_Task:_
Restate word for word the run of lines that begins at the one containing "(393, 482) = (832, 283): red" and ends at the last line of the listing.

_Source data:_
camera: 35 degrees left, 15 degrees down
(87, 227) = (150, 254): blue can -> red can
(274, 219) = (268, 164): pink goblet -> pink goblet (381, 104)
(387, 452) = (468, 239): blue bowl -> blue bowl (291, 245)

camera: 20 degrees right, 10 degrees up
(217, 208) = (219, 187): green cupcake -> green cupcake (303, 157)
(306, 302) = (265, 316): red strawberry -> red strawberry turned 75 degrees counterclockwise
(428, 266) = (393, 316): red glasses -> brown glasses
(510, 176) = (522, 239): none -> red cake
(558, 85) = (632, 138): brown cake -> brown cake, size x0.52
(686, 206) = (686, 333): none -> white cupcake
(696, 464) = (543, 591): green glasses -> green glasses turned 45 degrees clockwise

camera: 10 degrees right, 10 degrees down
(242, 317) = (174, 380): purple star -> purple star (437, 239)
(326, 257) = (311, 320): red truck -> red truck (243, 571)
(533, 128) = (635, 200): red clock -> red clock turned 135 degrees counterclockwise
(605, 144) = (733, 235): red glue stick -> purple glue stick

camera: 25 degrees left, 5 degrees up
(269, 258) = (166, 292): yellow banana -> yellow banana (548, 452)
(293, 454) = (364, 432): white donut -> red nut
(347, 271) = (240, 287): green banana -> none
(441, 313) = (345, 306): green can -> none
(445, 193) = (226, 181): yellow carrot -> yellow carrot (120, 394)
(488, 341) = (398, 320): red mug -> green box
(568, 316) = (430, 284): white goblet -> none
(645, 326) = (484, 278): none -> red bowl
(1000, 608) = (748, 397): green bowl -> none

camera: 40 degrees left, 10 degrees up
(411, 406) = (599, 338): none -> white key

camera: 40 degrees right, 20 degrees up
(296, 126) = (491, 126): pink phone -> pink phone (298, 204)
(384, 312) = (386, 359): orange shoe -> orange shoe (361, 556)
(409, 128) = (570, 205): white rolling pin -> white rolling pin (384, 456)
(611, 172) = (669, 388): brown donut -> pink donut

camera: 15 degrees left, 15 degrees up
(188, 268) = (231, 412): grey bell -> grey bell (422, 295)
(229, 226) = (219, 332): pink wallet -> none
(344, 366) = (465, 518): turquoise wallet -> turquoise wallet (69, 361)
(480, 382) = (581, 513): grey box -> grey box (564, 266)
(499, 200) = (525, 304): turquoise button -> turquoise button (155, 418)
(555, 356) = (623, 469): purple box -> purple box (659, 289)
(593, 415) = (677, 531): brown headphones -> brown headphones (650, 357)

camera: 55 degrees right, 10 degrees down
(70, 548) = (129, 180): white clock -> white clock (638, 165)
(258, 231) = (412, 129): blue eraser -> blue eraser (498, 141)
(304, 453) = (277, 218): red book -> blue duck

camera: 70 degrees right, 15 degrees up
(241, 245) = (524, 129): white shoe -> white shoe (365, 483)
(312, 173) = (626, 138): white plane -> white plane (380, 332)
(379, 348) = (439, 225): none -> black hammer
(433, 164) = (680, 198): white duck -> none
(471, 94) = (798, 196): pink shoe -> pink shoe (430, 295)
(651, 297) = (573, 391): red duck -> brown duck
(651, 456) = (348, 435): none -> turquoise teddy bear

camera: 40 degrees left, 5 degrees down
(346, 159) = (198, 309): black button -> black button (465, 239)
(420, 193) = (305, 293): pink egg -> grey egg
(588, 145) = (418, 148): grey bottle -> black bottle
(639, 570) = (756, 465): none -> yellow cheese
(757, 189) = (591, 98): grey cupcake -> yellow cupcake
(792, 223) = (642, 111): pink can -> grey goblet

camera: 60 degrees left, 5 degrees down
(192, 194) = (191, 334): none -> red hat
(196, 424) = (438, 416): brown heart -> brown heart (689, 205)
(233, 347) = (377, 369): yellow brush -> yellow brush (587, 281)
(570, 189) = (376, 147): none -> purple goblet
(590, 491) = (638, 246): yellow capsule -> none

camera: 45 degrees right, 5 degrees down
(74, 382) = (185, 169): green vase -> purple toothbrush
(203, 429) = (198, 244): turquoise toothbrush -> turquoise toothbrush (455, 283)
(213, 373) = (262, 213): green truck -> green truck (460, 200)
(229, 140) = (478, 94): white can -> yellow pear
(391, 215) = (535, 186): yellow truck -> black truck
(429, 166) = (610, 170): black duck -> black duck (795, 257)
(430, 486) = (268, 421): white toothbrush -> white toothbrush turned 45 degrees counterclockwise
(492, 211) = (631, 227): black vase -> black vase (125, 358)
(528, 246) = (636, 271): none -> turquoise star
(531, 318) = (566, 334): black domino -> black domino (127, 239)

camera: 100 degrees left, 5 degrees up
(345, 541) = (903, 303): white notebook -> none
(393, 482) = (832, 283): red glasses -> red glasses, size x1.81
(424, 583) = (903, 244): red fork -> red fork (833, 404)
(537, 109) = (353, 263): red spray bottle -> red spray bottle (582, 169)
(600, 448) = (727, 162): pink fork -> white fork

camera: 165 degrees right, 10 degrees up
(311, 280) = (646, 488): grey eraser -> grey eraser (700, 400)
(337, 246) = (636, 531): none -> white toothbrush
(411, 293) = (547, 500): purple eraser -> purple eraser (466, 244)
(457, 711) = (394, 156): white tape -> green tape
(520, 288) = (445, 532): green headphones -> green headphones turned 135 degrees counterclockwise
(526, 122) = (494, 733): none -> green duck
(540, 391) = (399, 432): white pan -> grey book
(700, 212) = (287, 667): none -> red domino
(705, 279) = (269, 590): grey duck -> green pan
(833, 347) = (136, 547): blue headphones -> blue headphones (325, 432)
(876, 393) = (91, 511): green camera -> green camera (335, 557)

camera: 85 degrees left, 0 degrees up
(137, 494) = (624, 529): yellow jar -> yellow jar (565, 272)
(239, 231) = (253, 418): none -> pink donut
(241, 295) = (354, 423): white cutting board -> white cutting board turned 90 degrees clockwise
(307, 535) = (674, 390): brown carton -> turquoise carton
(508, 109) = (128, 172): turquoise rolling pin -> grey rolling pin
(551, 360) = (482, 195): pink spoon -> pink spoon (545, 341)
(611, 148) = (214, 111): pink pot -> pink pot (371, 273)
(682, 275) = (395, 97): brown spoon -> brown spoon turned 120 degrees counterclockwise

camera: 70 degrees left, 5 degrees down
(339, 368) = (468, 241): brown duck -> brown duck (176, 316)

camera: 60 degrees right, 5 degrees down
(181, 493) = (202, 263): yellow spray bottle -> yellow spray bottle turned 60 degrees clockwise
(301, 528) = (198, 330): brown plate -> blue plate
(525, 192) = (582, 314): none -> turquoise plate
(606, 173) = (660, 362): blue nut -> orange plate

_Answer for this exercise:_
(393, 482) = (832, 283): red glasses -> red glasses, size x1.81
(424, 583) = (903, 244): red fork -> red fork (833, 404)
(537, 109) = (353, 263): red spray bottle -> red spray bottle (582, 169)
(600, 448) = (727, 162): pink fork -> white fork

camera: 165 degrees right, 10 degrees up
(311, 280) = (646, 488): grey eraser -> grey eraser (700, 400)
(337, 246) = (636, 531): none -> white toothbrush
(411, 293) = (547, 500): purple eraser -> purple eraser (466, 244)
(457, 711) = (394, 156): white tape -> green tape
(520, 288) = (445, 532): green headphones -> green headphones turned 135 degrees counterclockwise
(526, 122) = (494, 733): none -> green duck
(540, 391) = (399, 432): white pan -> grey book
(700, 212) = (287, 667): none -> red domino
(705, 279) = (269, 590): grey duck -> green pan
(833, 347) = (136, 547): blue headphones -> blue headphones (325, 432)
(876, 393) = (91, 511): green camera -> green camera (335, 557)

camera: 85 degrees left, 0 degrees up
(137, 494) = (624, 529): yellow jar -> yellow jar (565, 272)
(239, 231) = (253, 418): none -> pink donut
(241, 295) = (354, 423): white cutting board -> white cutting board turned 90 degrees clockwise
(307, 535) = (674, 390): brown carton -> turquoise carton
(508, 109) = (128, 172): turquoise rolling pin -> grey rolling pin
(551, 360) = (482, 195): pink spoon -> pink spoon (545, 341)
(611, 148) = (214, 111): pink pot -> pink pot (371, 273)
(682, 275) = (395, 97): brown spoon -> brown spoon turned 120 degrees counterclockwise

camera: 70 degrees left, 5 degrees down
(339, 368) = (468, 241): brown duck -> brown duck (176, 316)

camera: 60 degrees right, 5 degrees down
(181, 493) = (202, 263): yellow spray bottle -> yellow spray bottle turned 60 degrees clockwise
(301, 528) = (198, 330): brown plate -> blue plate
(525, 192) = (582, 314): none -> turquoise plate
(606, 173) = (660, 362): blue nut -> orange plate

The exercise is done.